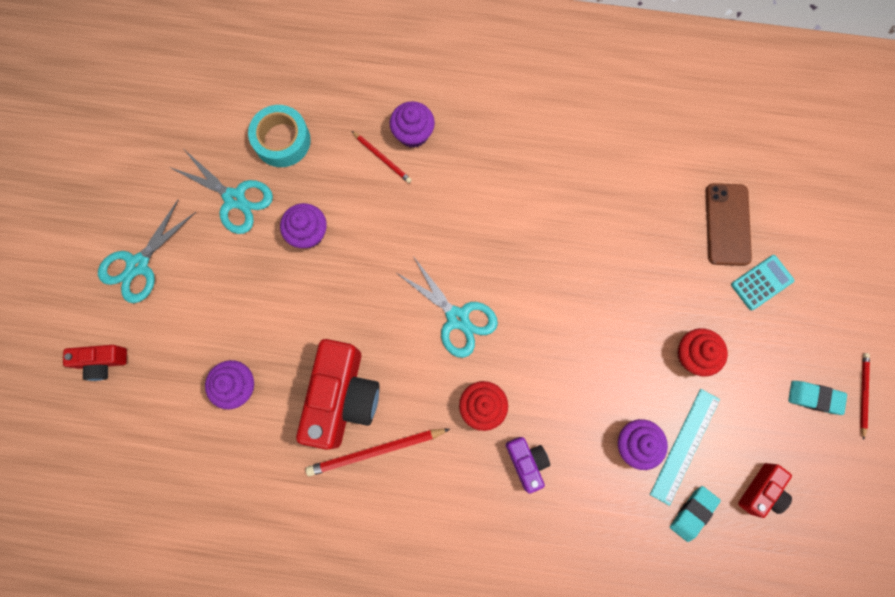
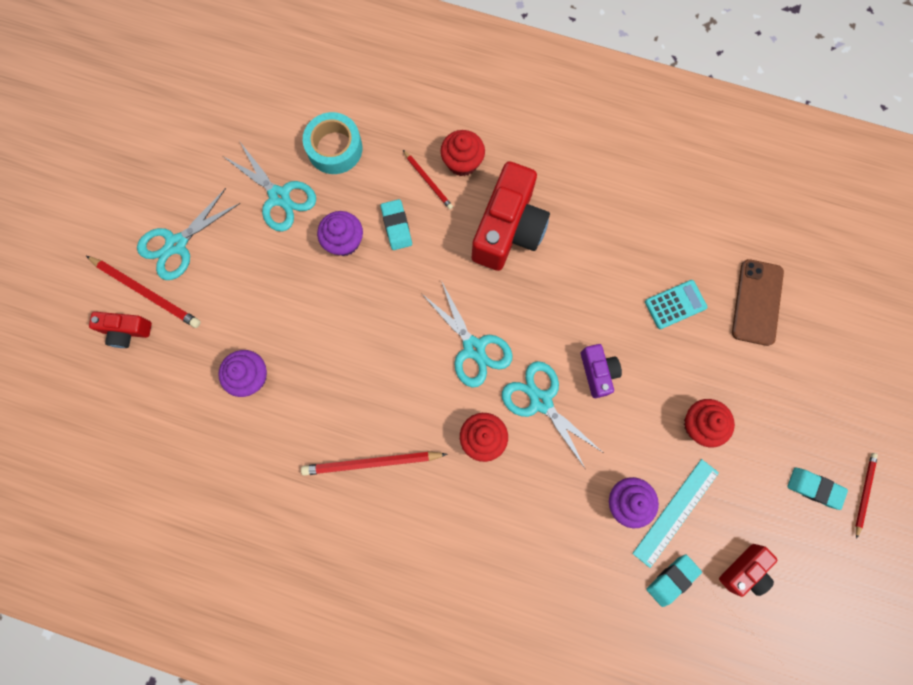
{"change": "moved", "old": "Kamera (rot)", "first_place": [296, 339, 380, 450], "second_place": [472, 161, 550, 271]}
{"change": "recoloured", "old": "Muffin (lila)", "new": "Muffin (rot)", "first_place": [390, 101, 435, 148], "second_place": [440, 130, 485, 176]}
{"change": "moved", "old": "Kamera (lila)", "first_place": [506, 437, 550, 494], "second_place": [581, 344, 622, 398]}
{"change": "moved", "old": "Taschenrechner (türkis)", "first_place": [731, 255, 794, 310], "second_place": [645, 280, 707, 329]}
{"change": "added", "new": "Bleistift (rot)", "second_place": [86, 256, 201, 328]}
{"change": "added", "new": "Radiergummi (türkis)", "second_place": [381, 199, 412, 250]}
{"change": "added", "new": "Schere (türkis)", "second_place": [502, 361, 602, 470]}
________________
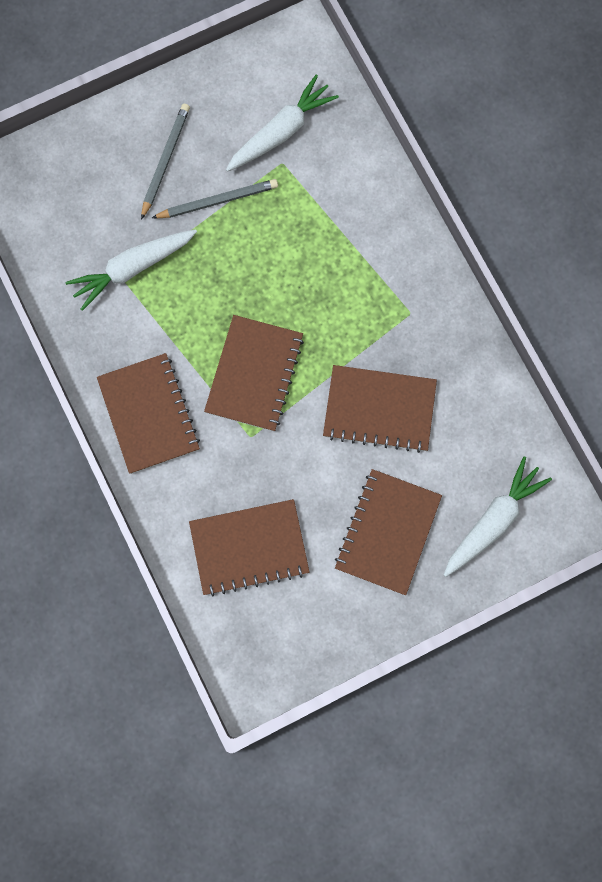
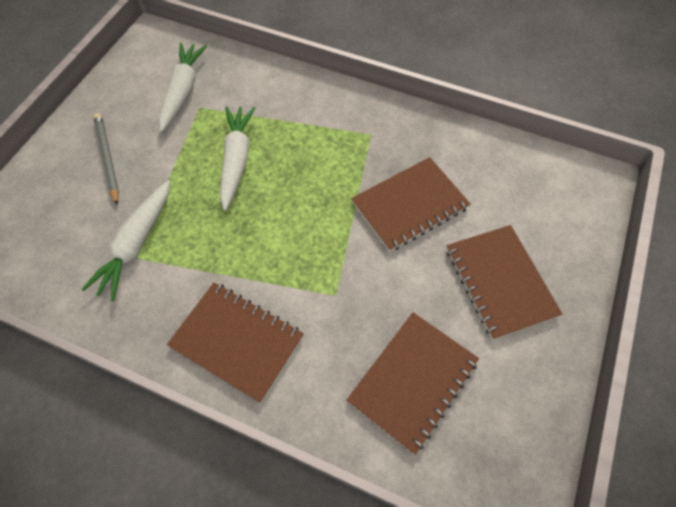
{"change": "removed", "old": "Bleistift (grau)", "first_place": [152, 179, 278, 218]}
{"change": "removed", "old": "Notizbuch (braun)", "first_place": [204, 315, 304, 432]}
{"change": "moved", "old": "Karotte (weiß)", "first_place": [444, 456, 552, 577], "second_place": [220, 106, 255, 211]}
________________
Copy out every line of the records that the string "Kamera" appears in.

{"change": "moved", "old": "Kamera (rot)", "first_place": [296, 339, 380, 450], "second_place": [472, 161, 550, 271]}
{"change": "moved", "old": "Kamera (lila)", "first_place": [506, 437, 550, 494], "second_place": [581, 344, 622, 398]}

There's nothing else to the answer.